* _Scene change data_
*** Block opens ***

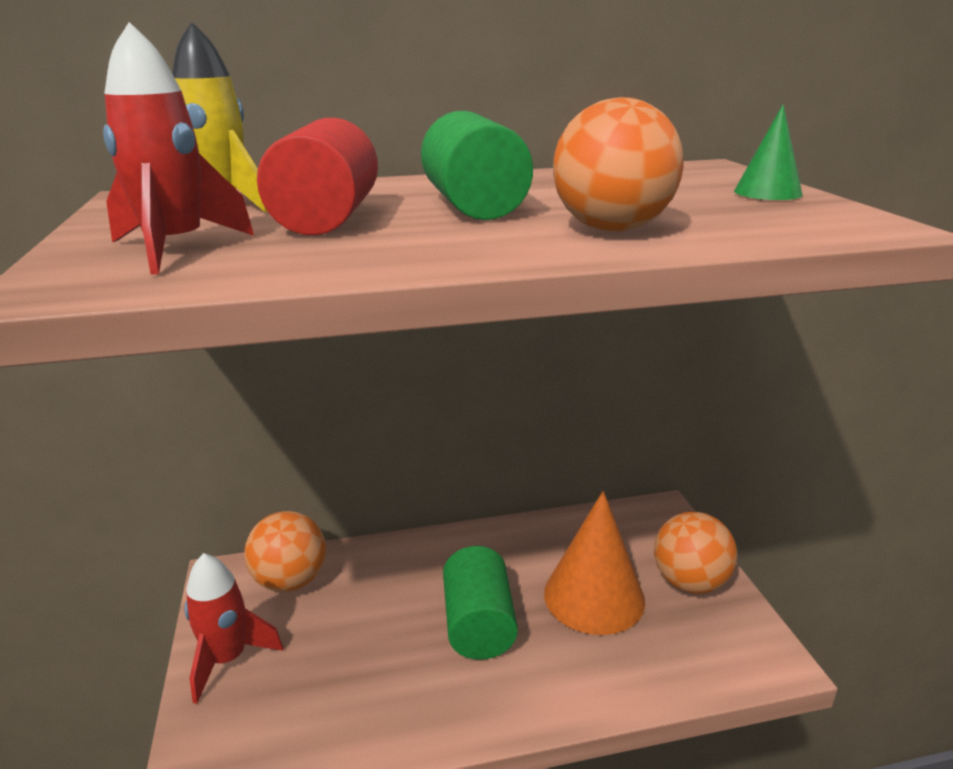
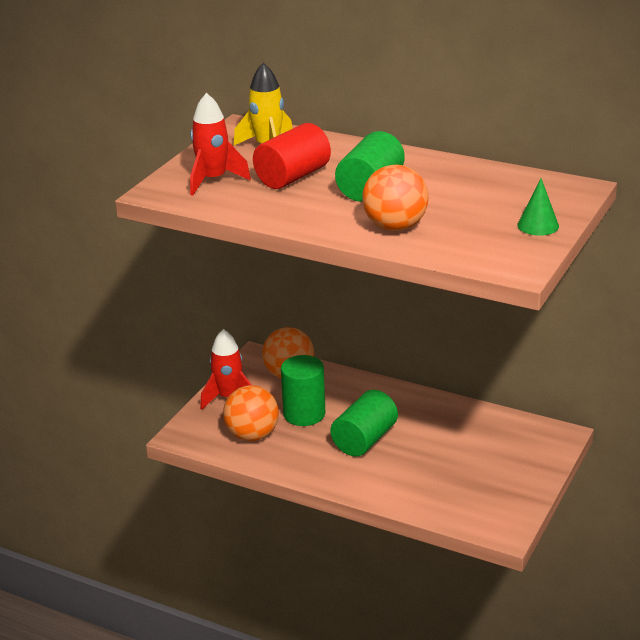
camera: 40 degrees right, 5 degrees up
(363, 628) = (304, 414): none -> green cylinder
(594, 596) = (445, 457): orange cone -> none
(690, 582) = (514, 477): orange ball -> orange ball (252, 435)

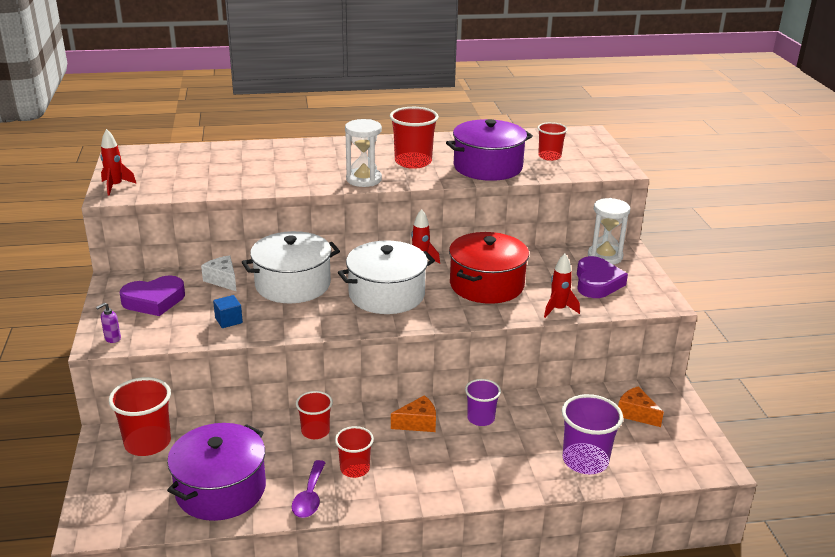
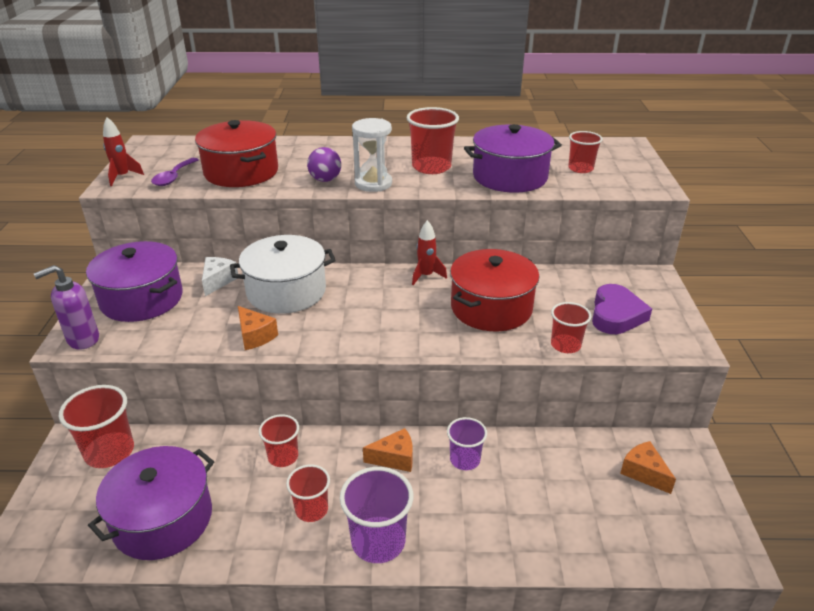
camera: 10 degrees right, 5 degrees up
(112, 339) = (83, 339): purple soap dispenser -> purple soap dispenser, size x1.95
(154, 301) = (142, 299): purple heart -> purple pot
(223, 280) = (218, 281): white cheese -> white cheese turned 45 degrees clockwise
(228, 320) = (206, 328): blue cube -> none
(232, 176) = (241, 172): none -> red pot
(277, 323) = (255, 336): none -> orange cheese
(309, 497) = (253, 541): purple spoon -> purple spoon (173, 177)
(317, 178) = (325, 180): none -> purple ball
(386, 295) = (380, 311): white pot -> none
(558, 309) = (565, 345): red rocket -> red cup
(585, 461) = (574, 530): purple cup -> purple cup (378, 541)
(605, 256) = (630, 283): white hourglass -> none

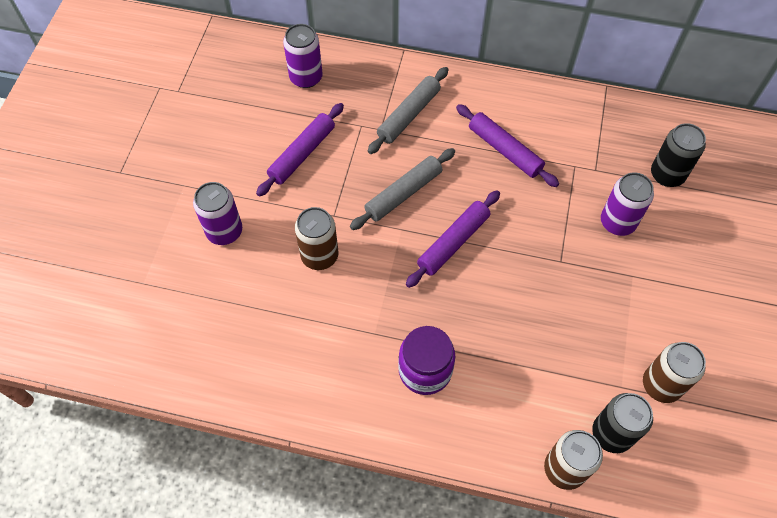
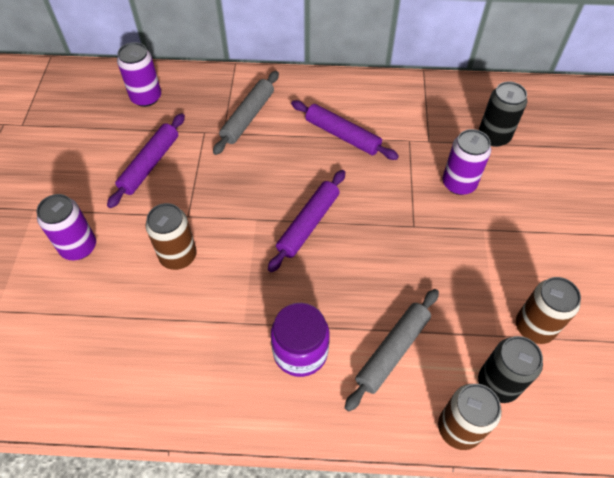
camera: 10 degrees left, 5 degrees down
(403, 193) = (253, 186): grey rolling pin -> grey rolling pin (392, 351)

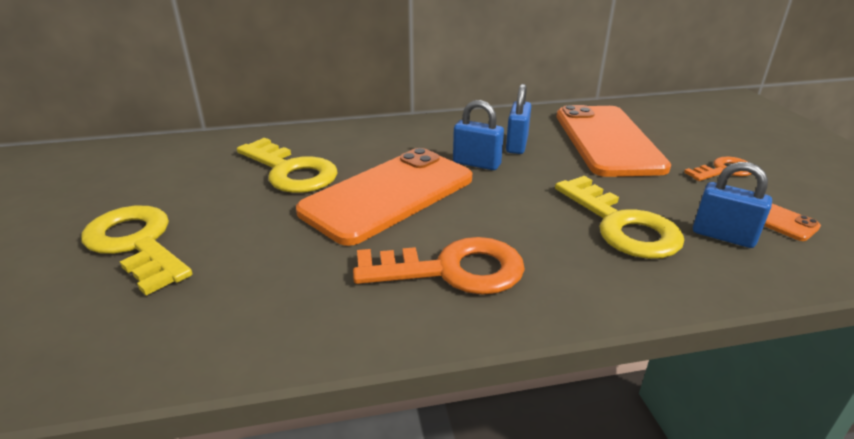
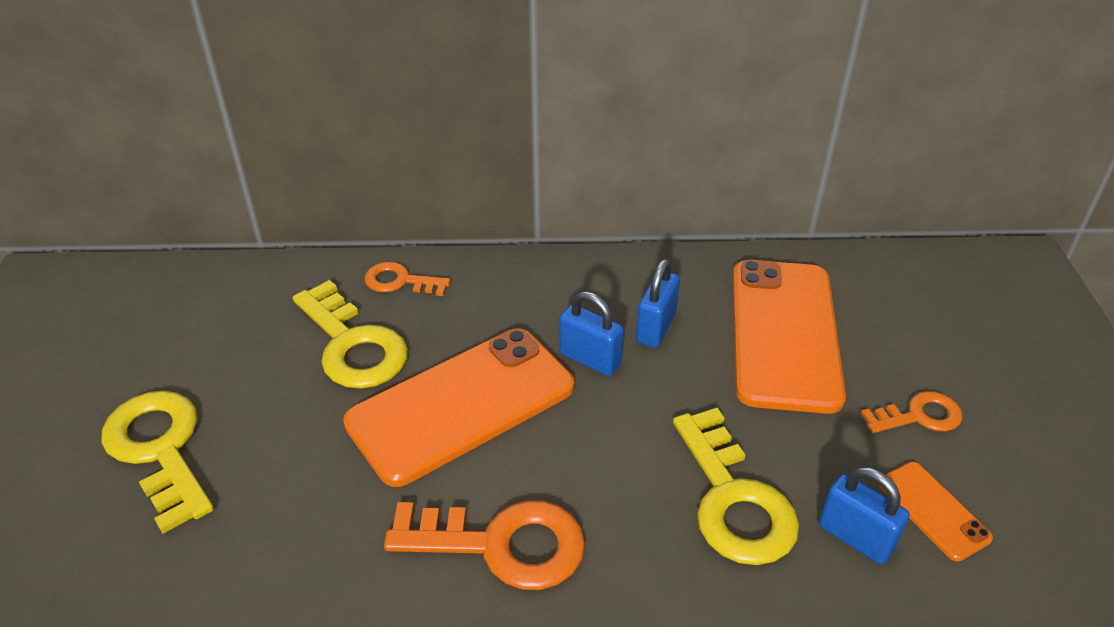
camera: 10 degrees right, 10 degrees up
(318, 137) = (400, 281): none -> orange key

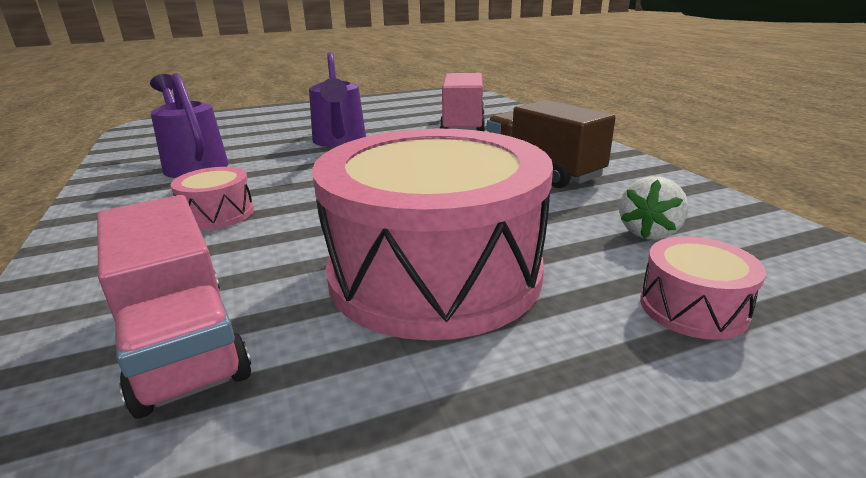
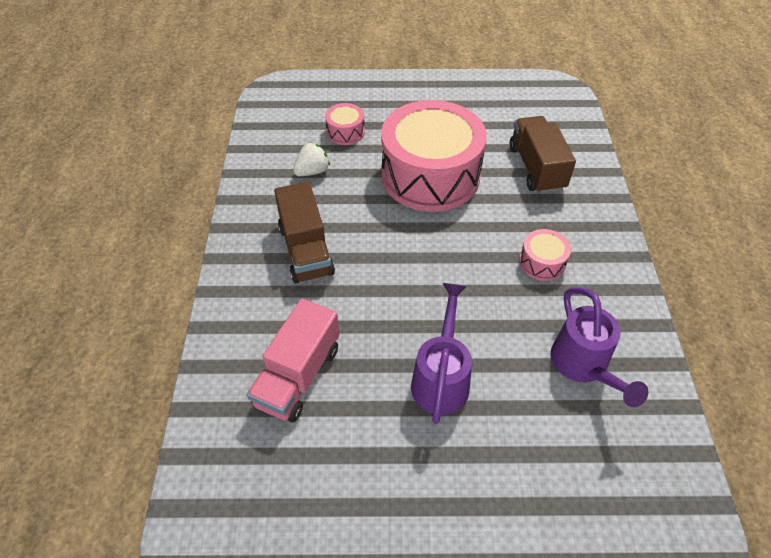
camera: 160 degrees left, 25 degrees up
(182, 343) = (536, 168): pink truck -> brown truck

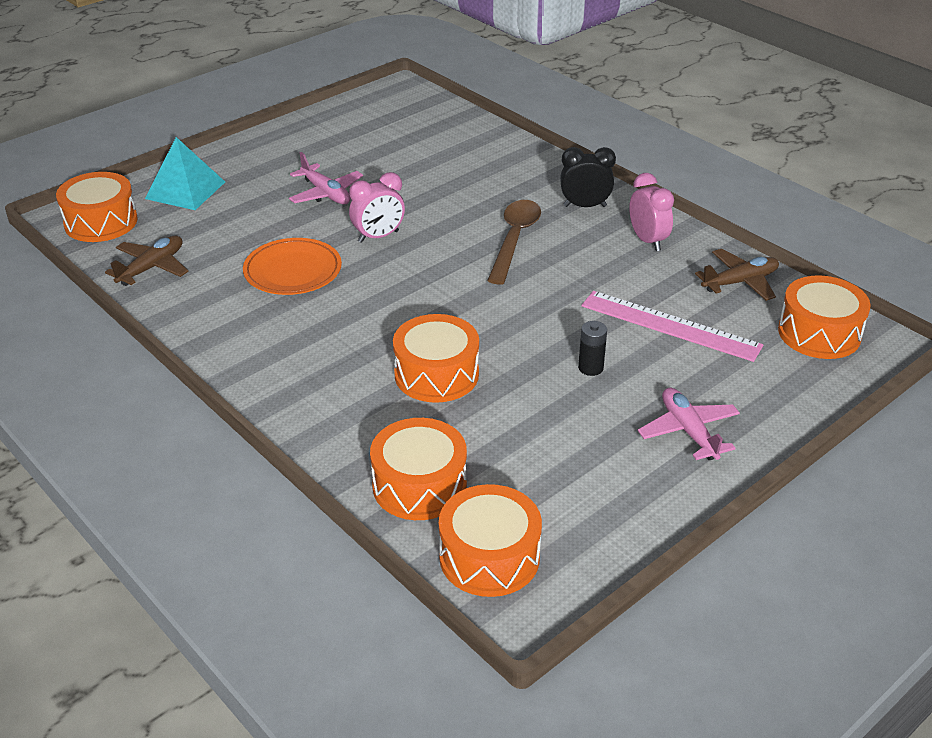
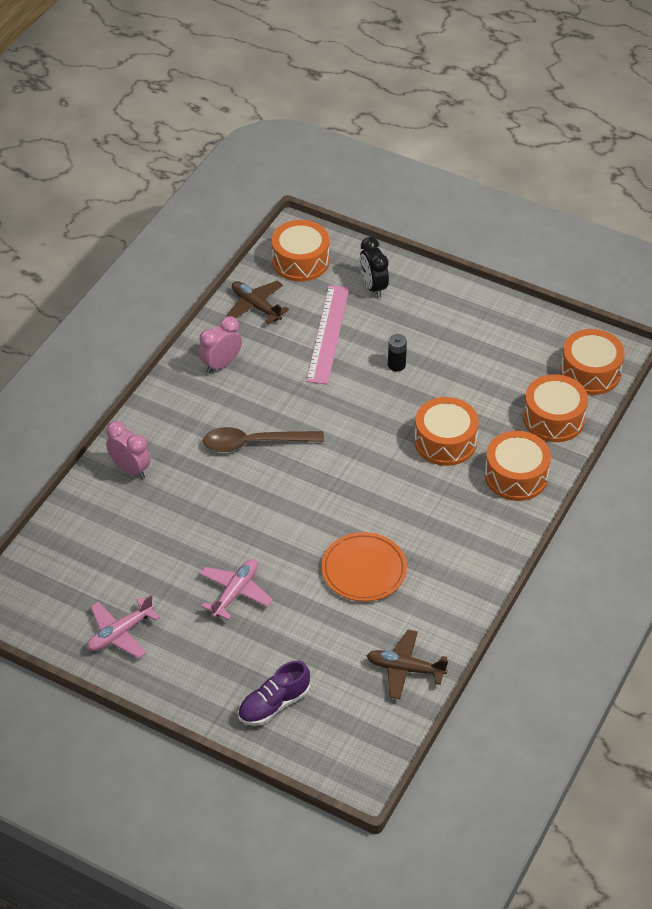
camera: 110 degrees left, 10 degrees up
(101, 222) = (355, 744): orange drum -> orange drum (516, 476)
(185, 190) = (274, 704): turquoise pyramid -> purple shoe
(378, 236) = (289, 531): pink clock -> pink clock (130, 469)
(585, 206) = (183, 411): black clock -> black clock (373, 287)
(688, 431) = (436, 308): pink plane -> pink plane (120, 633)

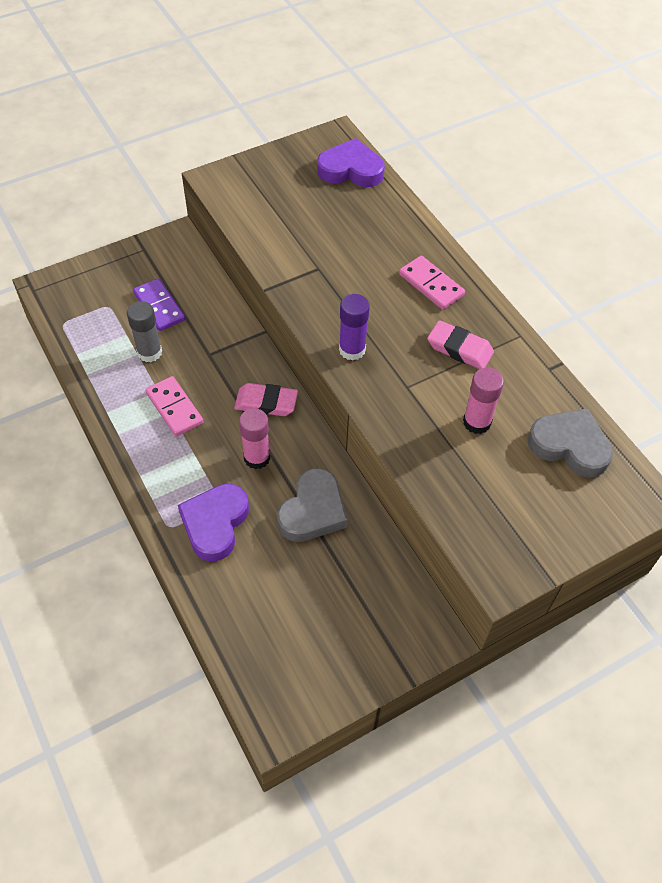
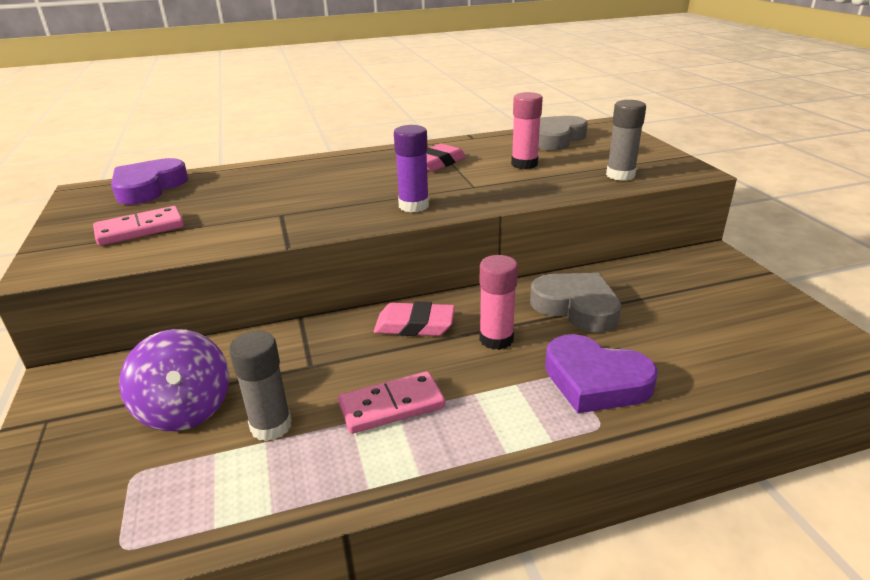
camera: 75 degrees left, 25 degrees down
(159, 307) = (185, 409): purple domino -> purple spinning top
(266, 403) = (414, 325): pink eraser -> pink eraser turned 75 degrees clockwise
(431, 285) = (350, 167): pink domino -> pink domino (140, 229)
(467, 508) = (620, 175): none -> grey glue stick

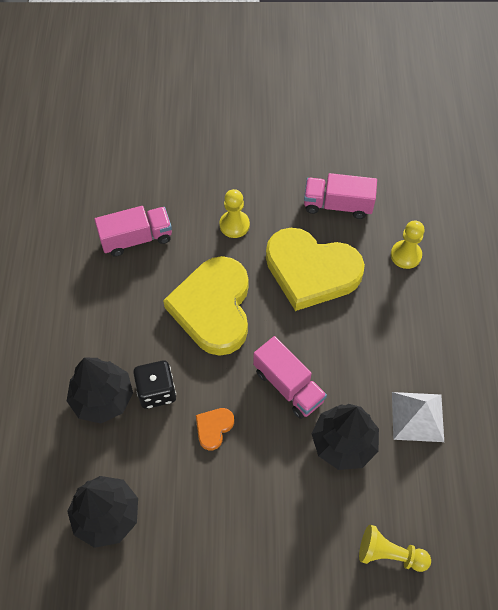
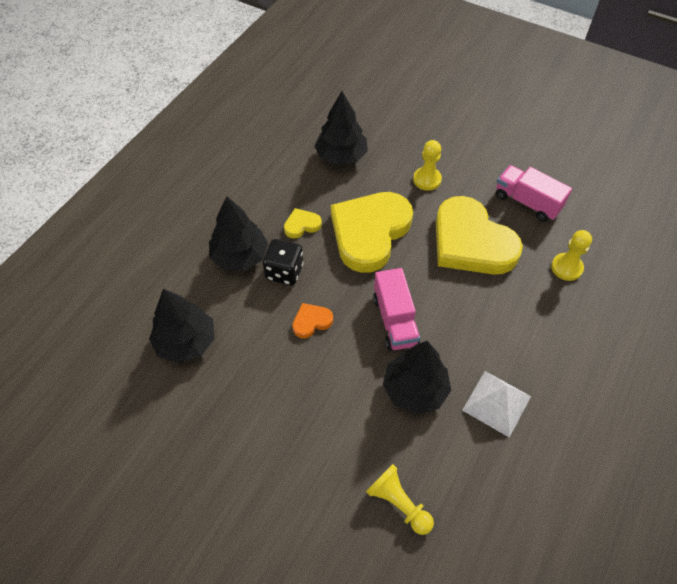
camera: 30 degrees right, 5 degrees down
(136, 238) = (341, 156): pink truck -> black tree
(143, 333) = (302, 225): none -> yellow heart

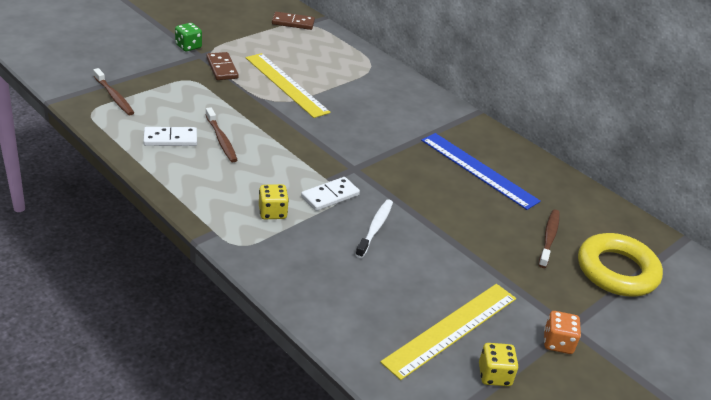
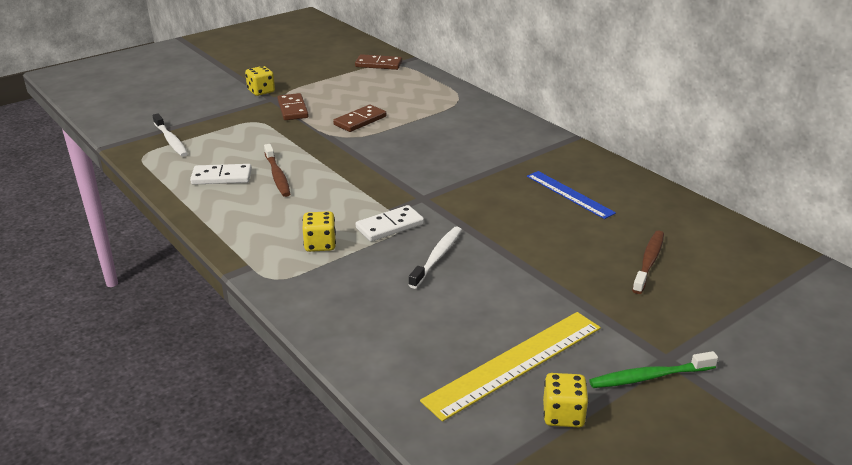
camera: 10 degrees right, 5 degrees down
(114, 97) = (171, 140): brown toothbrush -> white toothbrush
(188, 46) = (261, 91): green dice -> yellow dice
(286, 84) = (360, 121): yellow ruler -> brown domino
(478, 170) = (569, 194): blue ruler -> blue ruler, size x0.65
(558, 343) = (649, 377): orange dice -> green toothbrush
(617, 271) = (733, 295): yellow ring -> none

*** Block closes ***

* _The task_
In the records above, how many lines contain the word "right"? Say only the number.

* _Written answer_
5